# [Provided records]
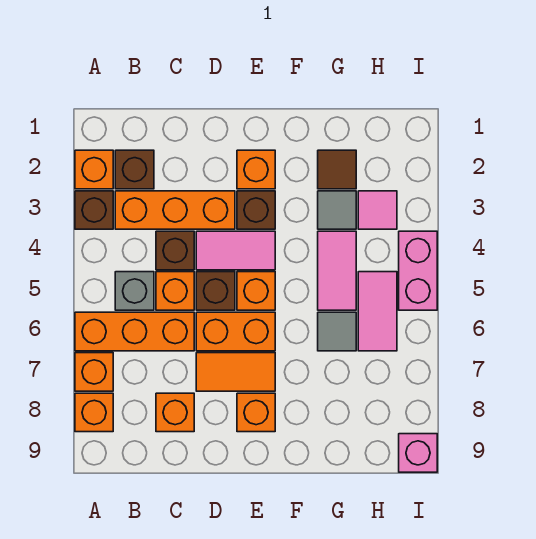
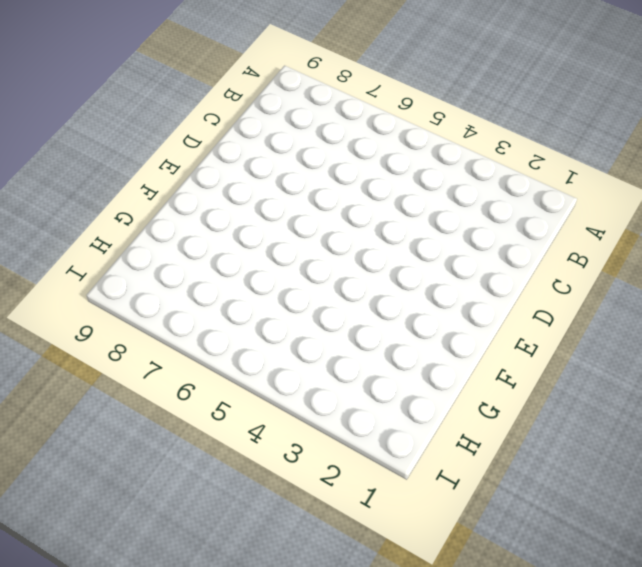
none -> orange brick A2 level 1
none -> brown brick A3 level 1
none -> orange brick A6:C6 level 1

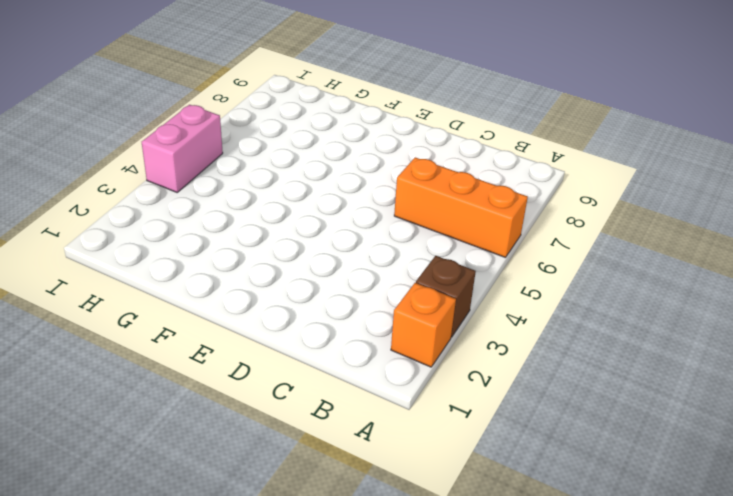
none -> orange brick A7 level 1
none -> orange brick A8 level 1
none -> brown brick B2 level 1

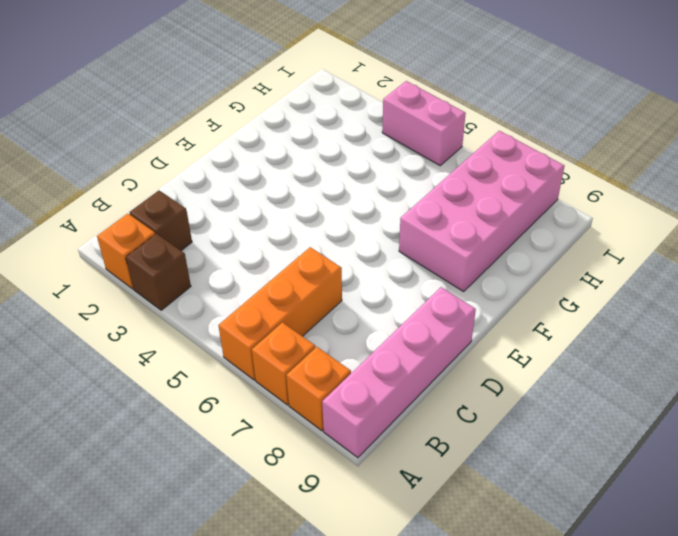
pink brick A9:D9 level 1 -> none
pink brick F7:I8 level 1 -> none
none -> orange brick B3:D3 level 1
none -> grey brick B5 level 1
none -> brown brick C4 level 1

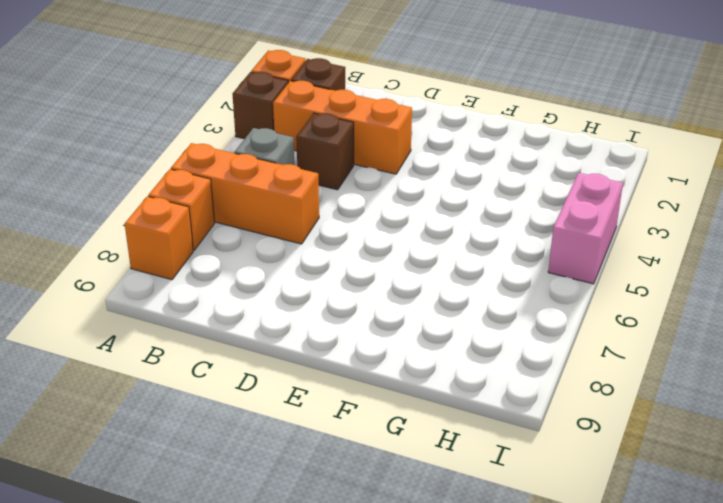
none -> orange brick C5 level 1
none -> orange brick C8 level 1
none -> pink tile D4:E4 level 1

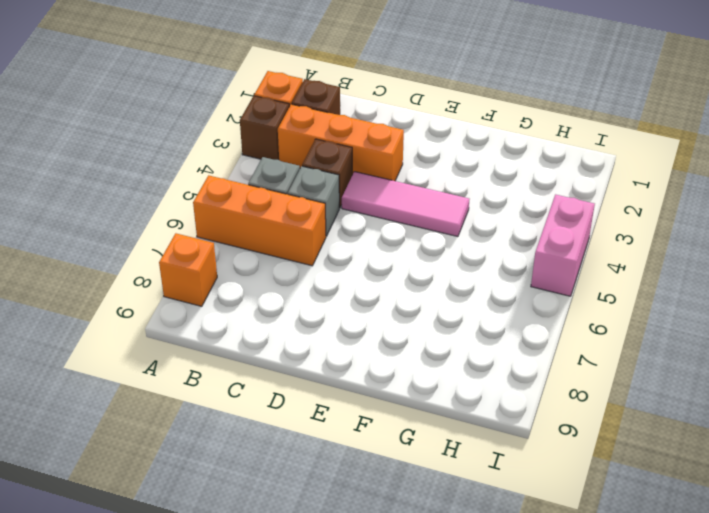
grey brick C5 level 1 -> orange brick C5 level 1
pink tile D4:F4 level 1 -> pink tile D4:E4 level 1
none -> orange brick A7 level 1
none -> orange brick C8 level 1
none -> brown brick D5 level 1

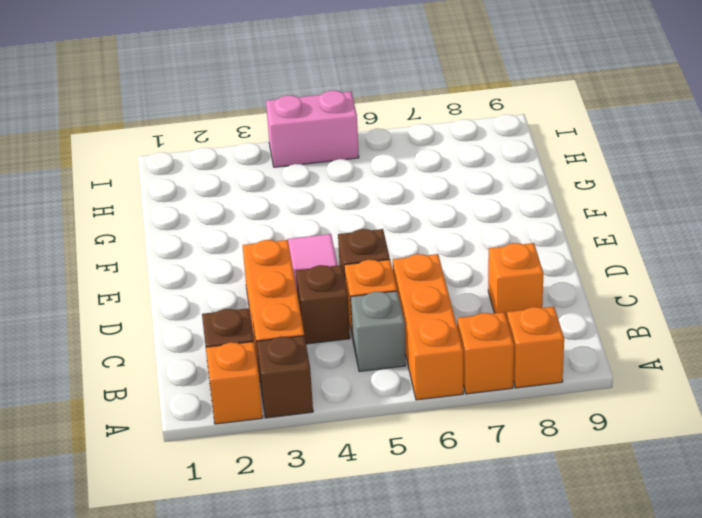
none -> orange brick D6:E6 level 1
none -> orange tile D7:E7 level 1
none -> orange brick E2 level 1

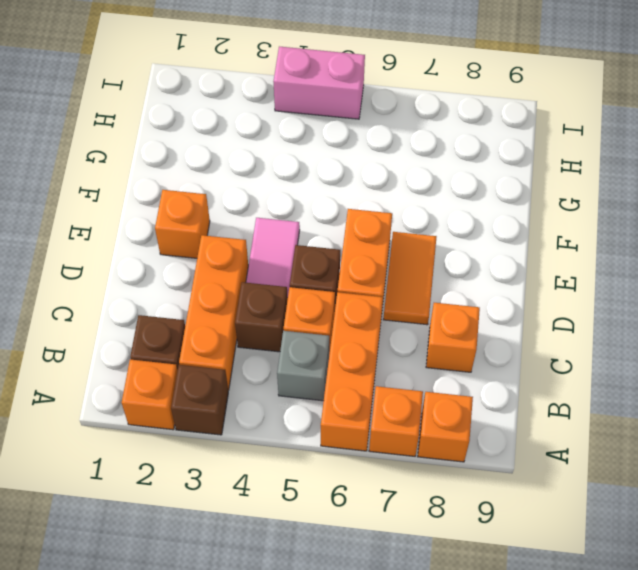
none -> brown brick E3 level 1
none -> orange brick E5 level 1
none -> orange brick E8 level 1

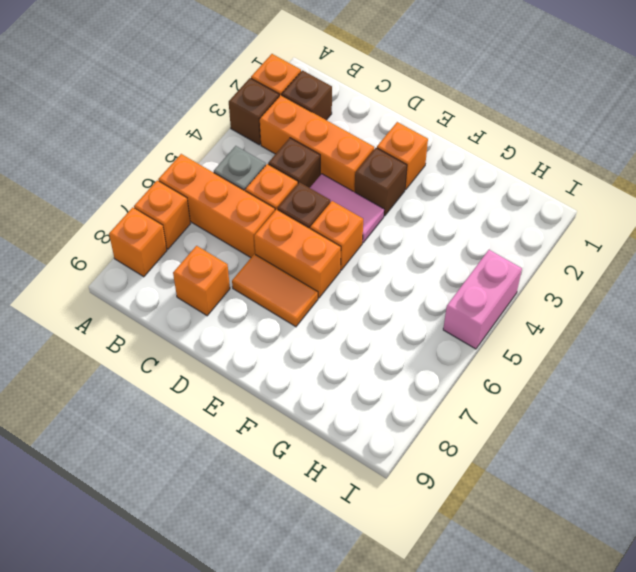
none -> orange brick E8 level 1
none -> brown tile G2 level 1
none -> grey tile G3 level 1

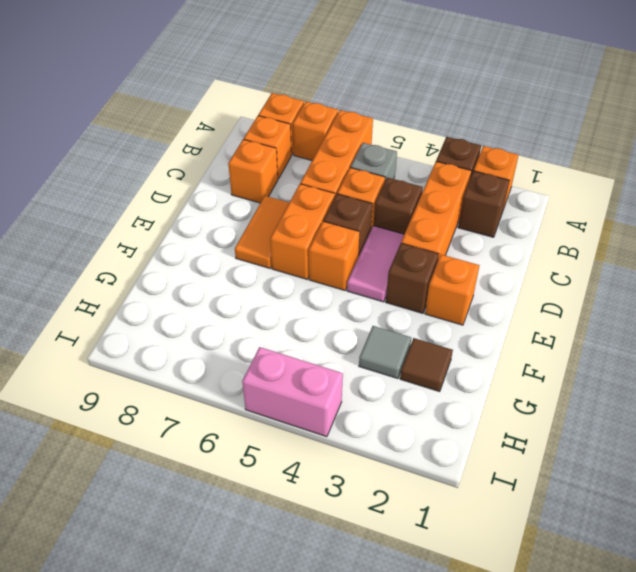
orange brick B8 level 1 -> orange brick E8 level 1
none -> pink tile G4:G5 level 1
none -> grey tile G6 level 1
none -> pink tile H3 level 1

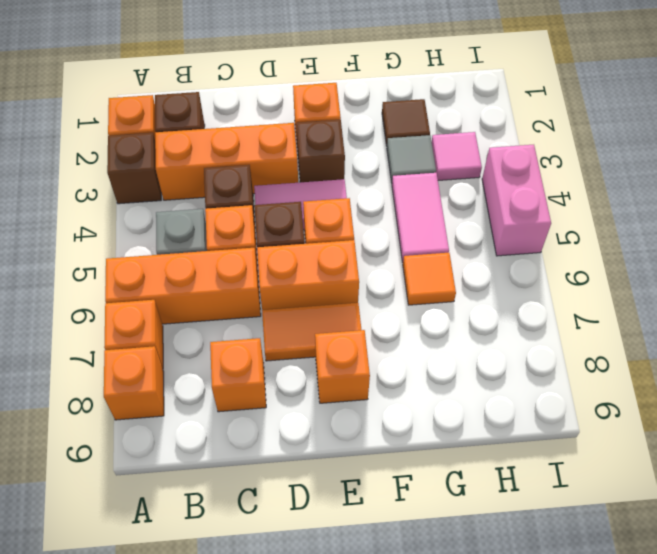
orange tile G6 level 1 -> grey tile G6 level 1
none -> pink tile H5:H6 level 1
none -> pink brick I9 level 1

# [What you will do]
Since the pictures are not wanted, transcribe the rest of the listing above exactly.

# [Written solution]
none -> orange brick A2 level 1
none -> brown brick A3 level 1
none -> orange brick A6:C6 level 1

none -> orange brick A7 level 1
none -> orange brick A8 level 1
none -> brown brick B2 level 1

pink brick A9:D9 level 1 -> none
pink brick F7:I8 level 1 -> none
none -> orange brick B3:D3 level 1
none -> grey brick B5 level 1
none -> brown brick C4 level 1

none -> orange brick C5 level 1
none -> orange brick C8 level 1
none -> pink tile D4:E4 level 1

grey brick C5 level 1 -> orange brick C5 level 1
pink tile D4:F4 level 1 -> pink tile D4:E4 level 1
none -> orange brick A7 level 1
none -> orange brick C8 level 1
none -> brown brick D5 level 1

none -> orange brick D6:E6 level 1
none -> orange tile D7:E7 level 1
none -> orange brick E2 level 1

none -> brown brick E3 level 1
none -> orange brick E5 level 1
none -> orange brick E8 level 1

none -> orange brick E8 level 1
none -> brown tile G2 level 1
none -> grey tile G3 level 1

orange brick B8 level 1 -> orange brick E8 level 1
none -> pink tile G4:G5 level 1
none -> grey tile G6 level 1
none -> pink tile H3 level 1

orange tile G6 level 1 -> grey tile G6 level 1
none -> pink tile H5:H6 level 1
none -> pink brick I9 level 1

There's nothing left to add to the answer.